> **Assignment**:
Exactly as written, transcribe the data from its opening line through the line containing "SW4: switch (AGND, U4/DOUT) -> none". Leave every picture out.

:: Input for this task ::

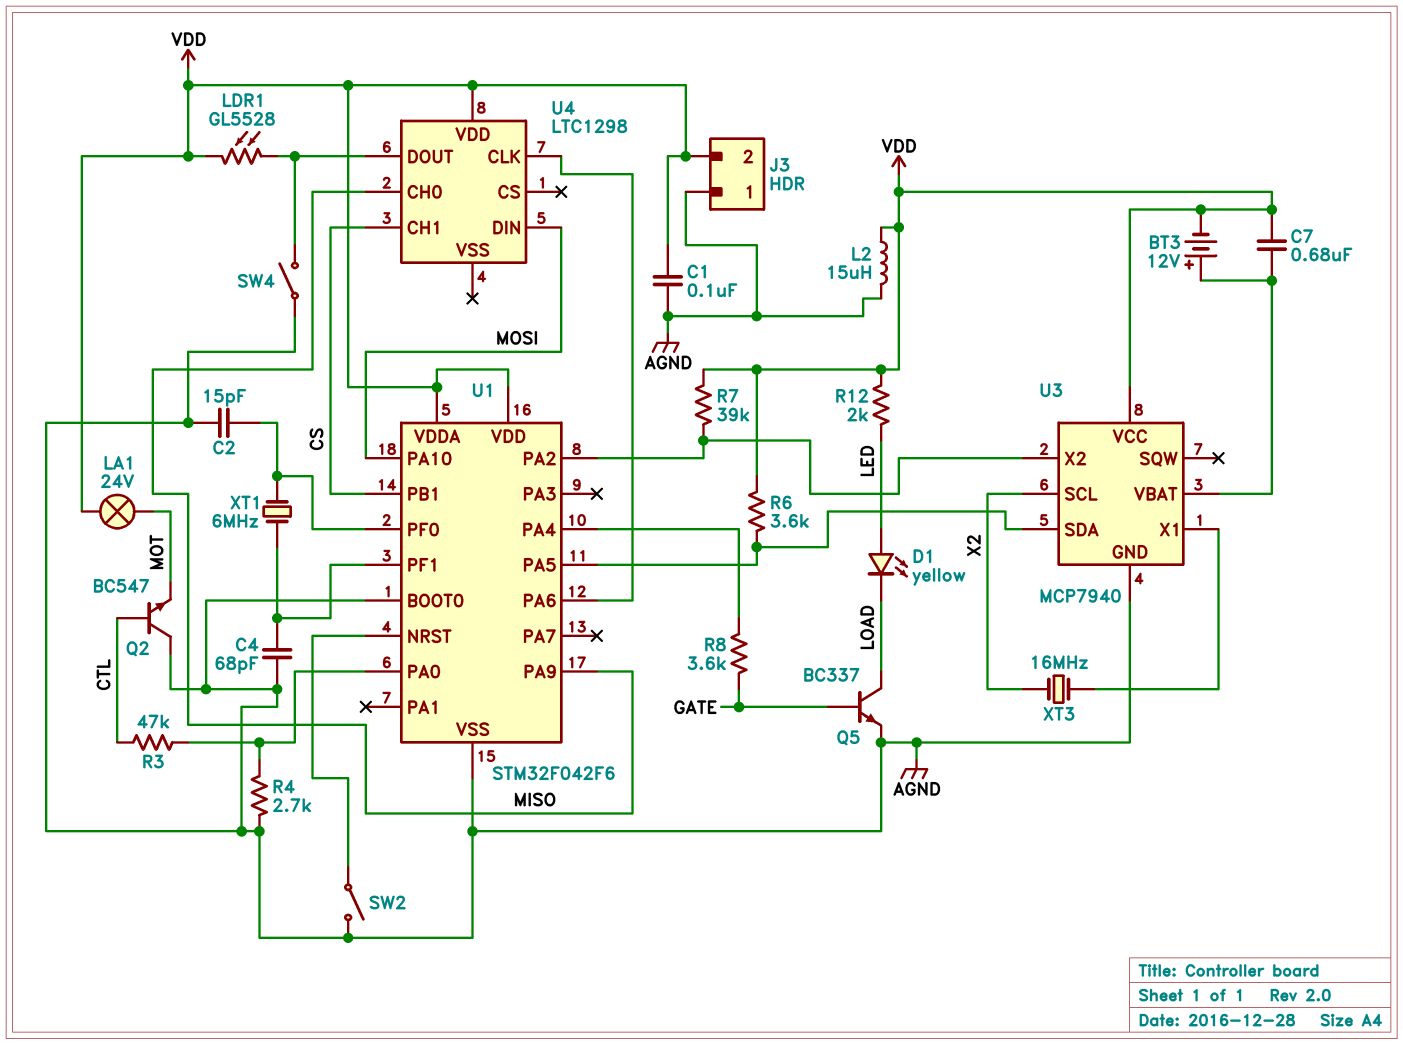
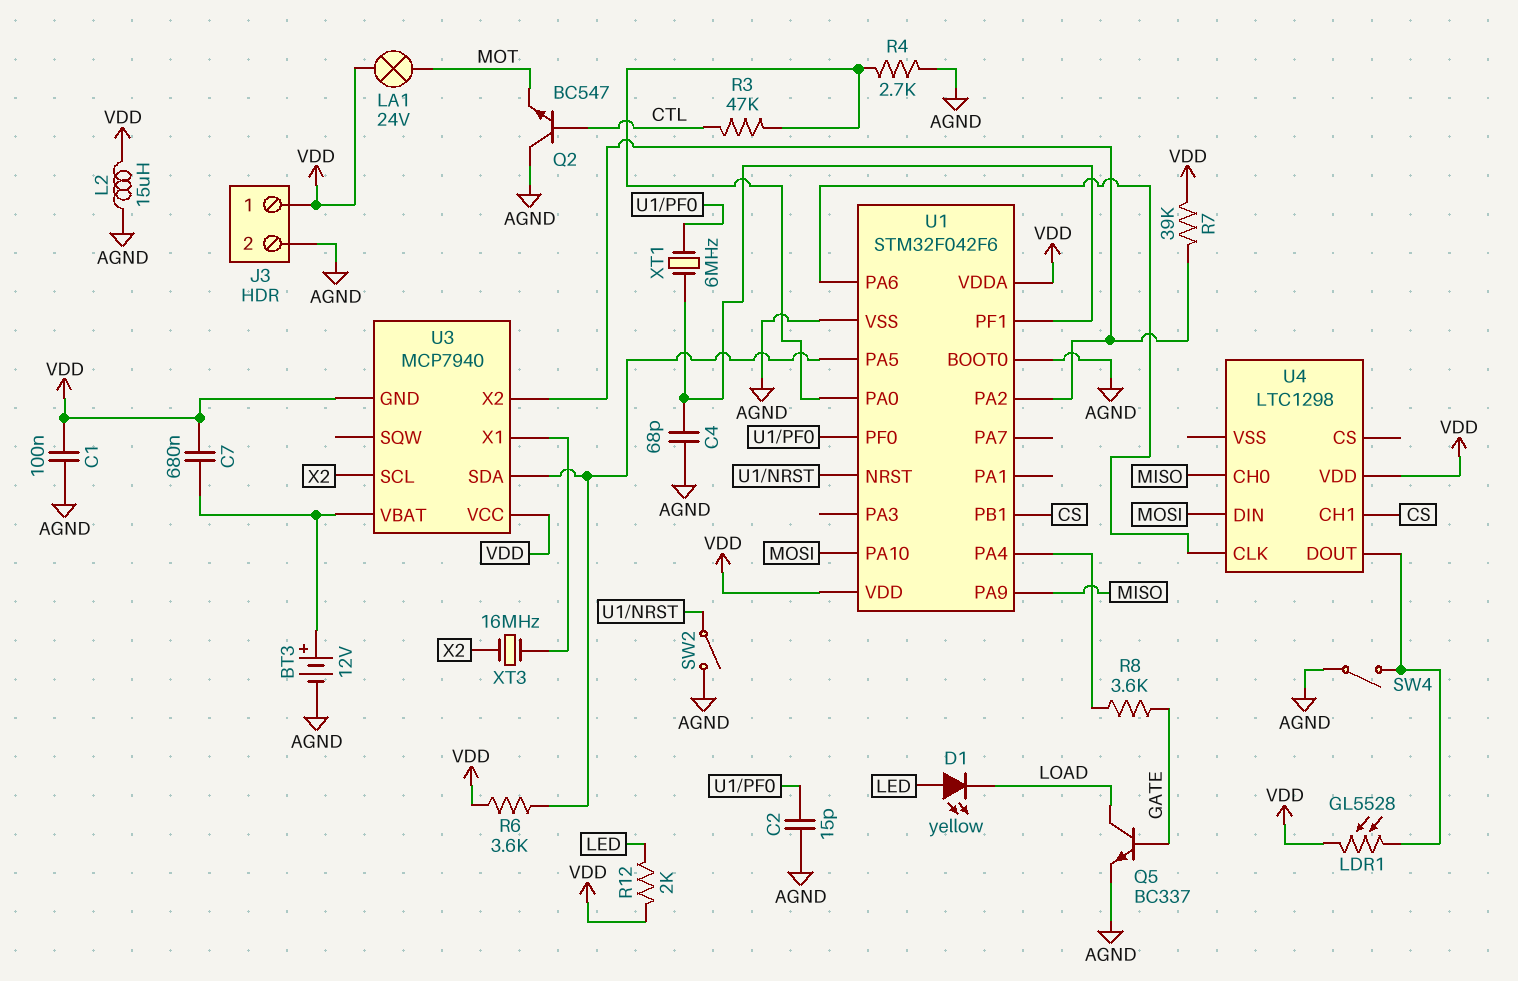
BT3: 12V (plus U3/VBAT, minus VDD) -> 12V (plus U3/VBAT, minus AGND)
J3 pin 1: AGND -> VDD
J3 pin 2: VDD -> AGND
U3 pin GND: AGND -> VDD

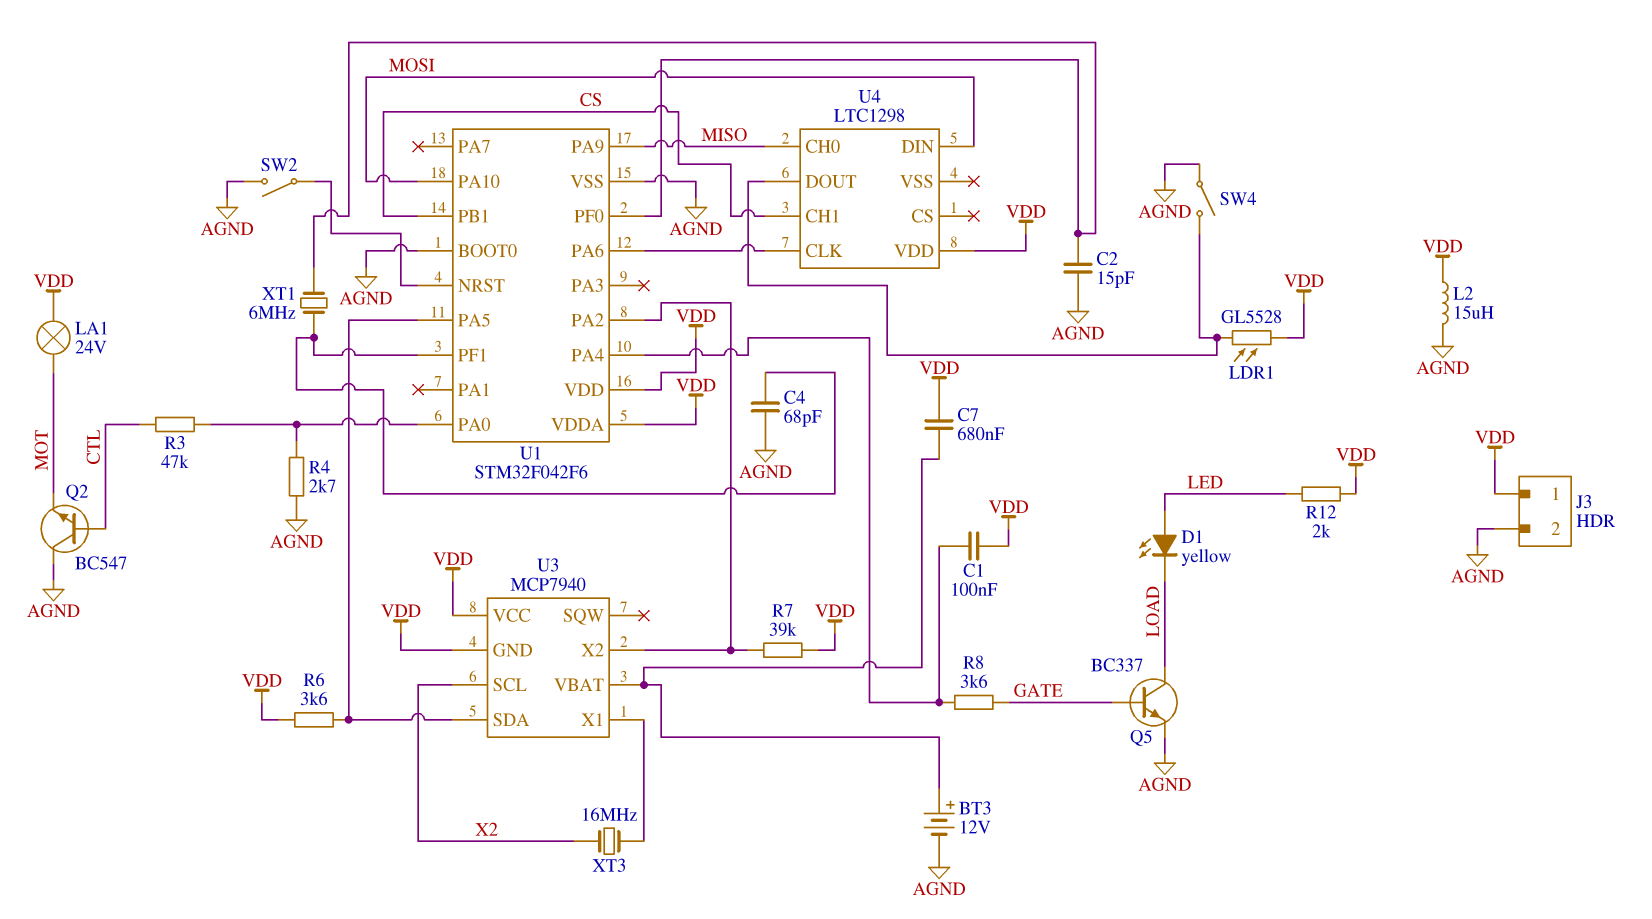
C1: 100nF (AGND, VDD) -> 100nF (U1/PA4, VDD)

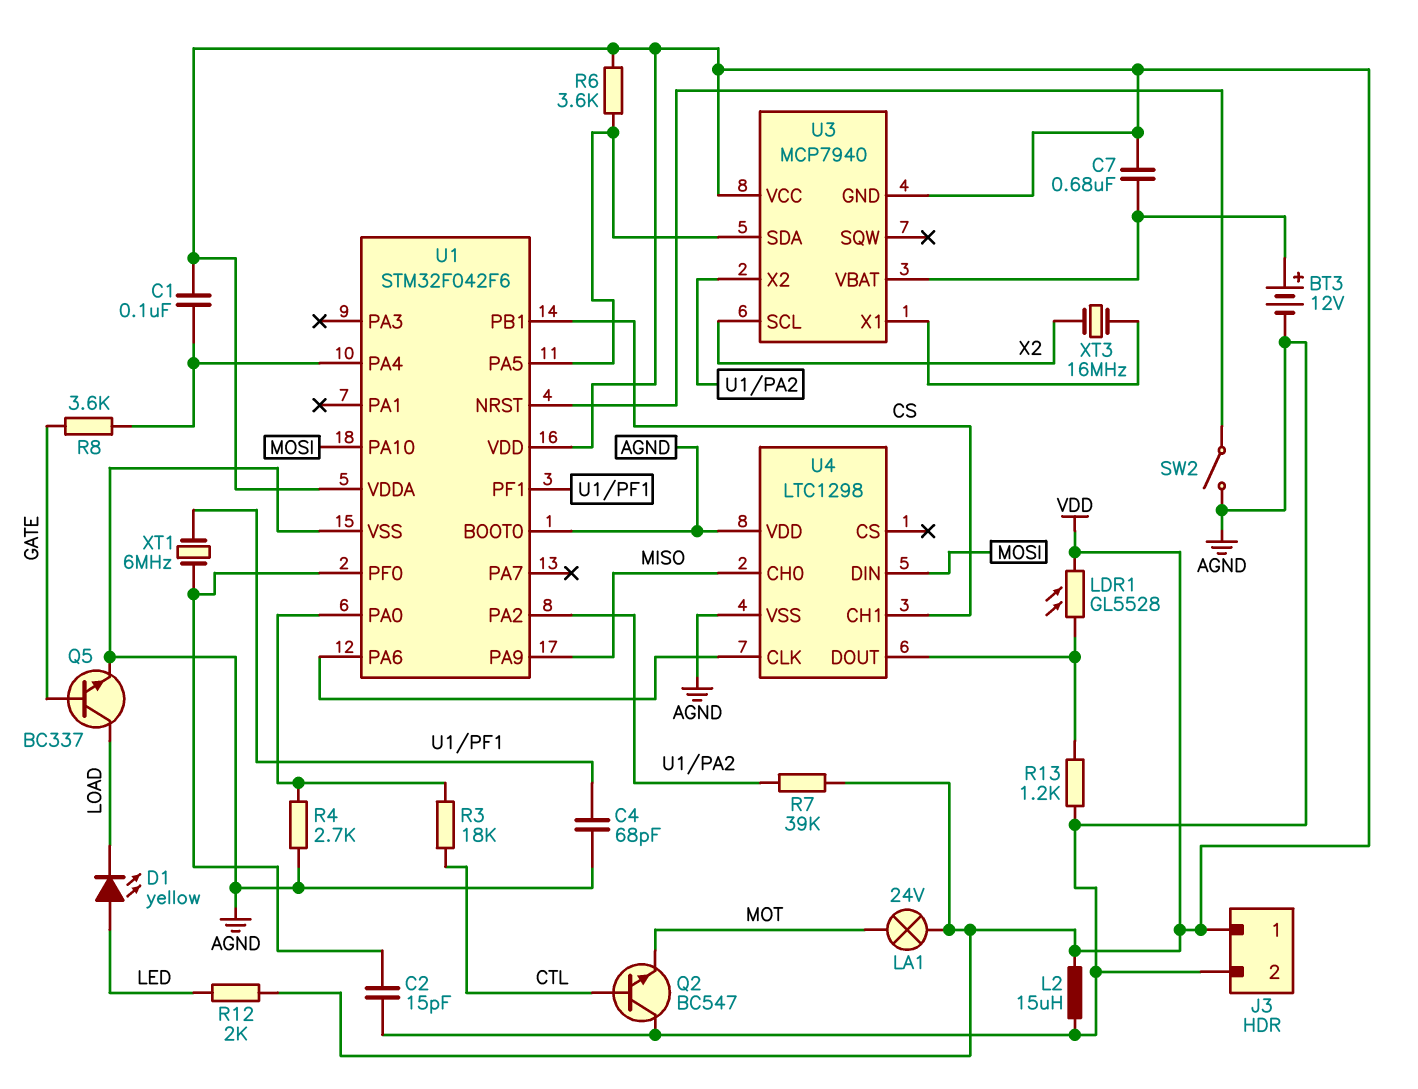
R3: 47k (CTL, U1/PA0) -> 18k (CTL, U1/PA0)
R13: none -> 1.2k (AGND, U4/DOUT)
SW4: switch (AGND, U4/DOUT) -> none
U4 pin VDD: VDD -> AGND
U4 pin VSS: none -> AGND

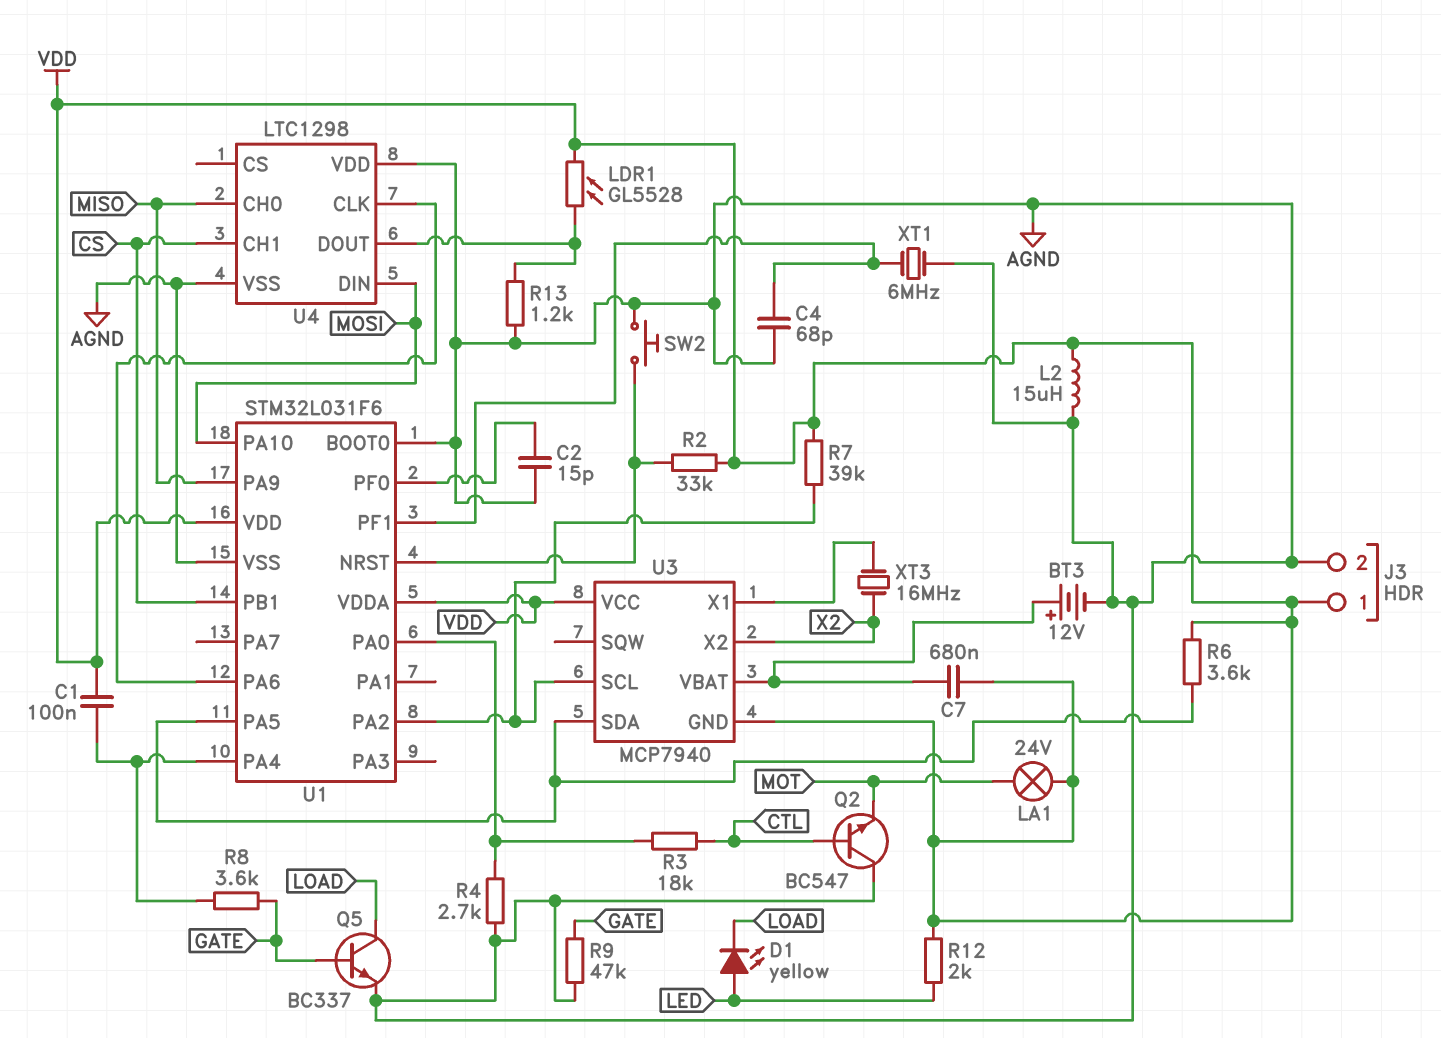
R2: none -> 33k (U1/NRST, VDD)
R9: none -> 47k (AGND, GATE)
SW2: switch (AGND, U1/NRST) -> button (AGND, U1/NRST)
U1: STM32F042F6 -> STM32L031F6
U3 pin SCL: X2 -> U1/PA2
U3 pin X2: U1/PA2 -> X2
XT1: 6MHz (U1/PF0, U1/PF1) -> 6MHz (AGND, U1/PF1)

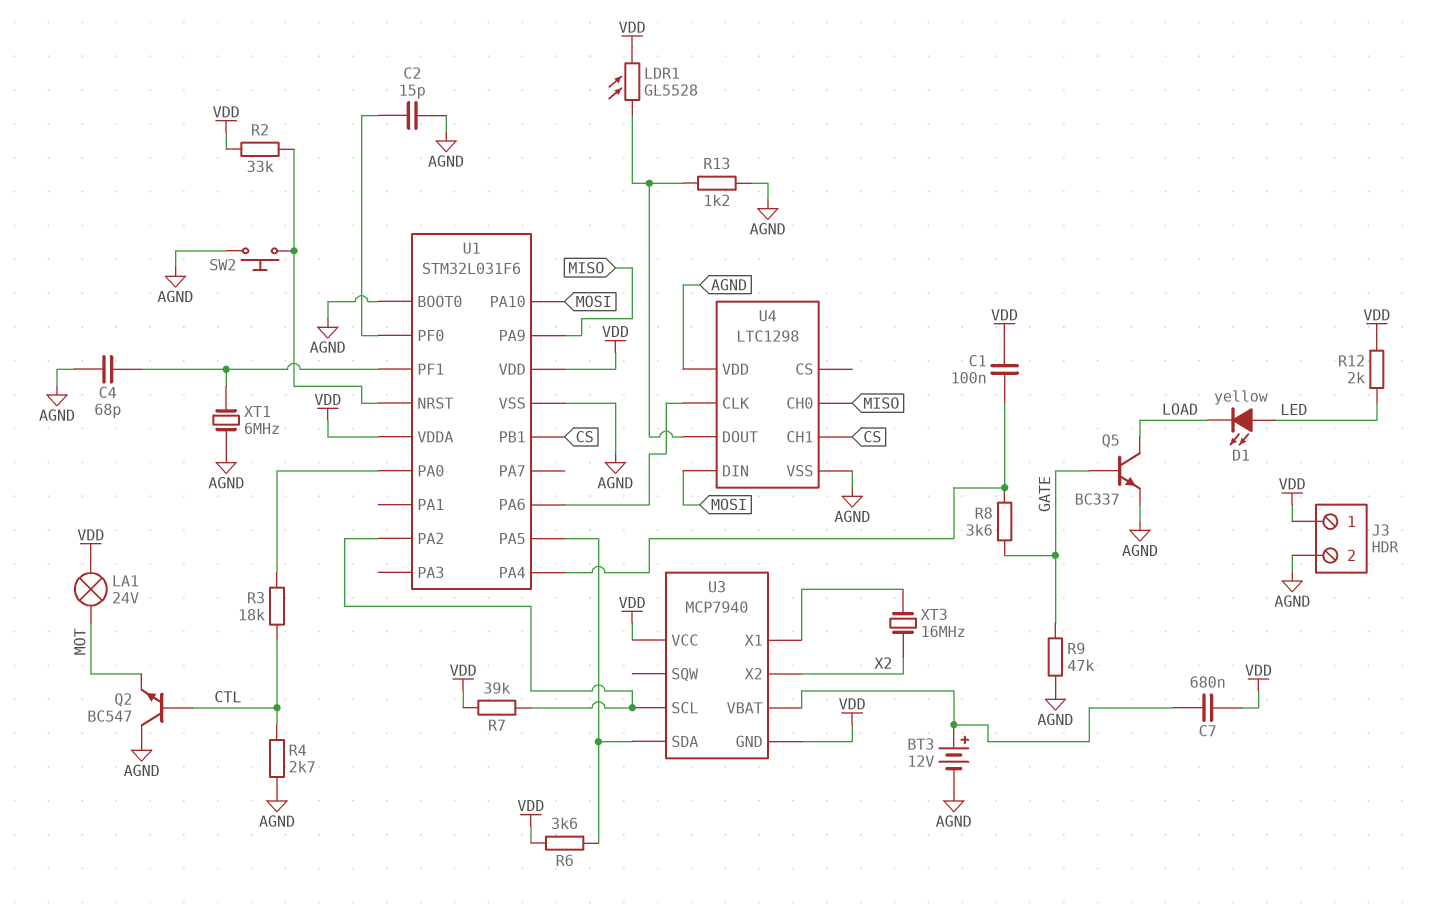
L2: 15uH (AGND, VDD) -> none
R4: 2.7k (AGND, U1/PA0) -> 2.7k (AGND, CTL)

:::

> **Completed exercise**:
BT3: 12V (plus U3/VBAT, minus VDD) -> 12V (plus U3/VBAT, minus AGND)
J3 pin 1: AGND -> VDD
J3 pin 2: VDD -> AGND
U3 pin GND: AGND -> VDD

C1: 100nF (AGND, VDD) -> 100nF (U1/PA4, VDD)

R3: 47k (CTL, U1/PA0) -> 18k (CTL, U1/PA0)
R13: none -> 1.2k (AGND, U4/DOUT)
SW4: switch (AGND, U4/DOUT) -> none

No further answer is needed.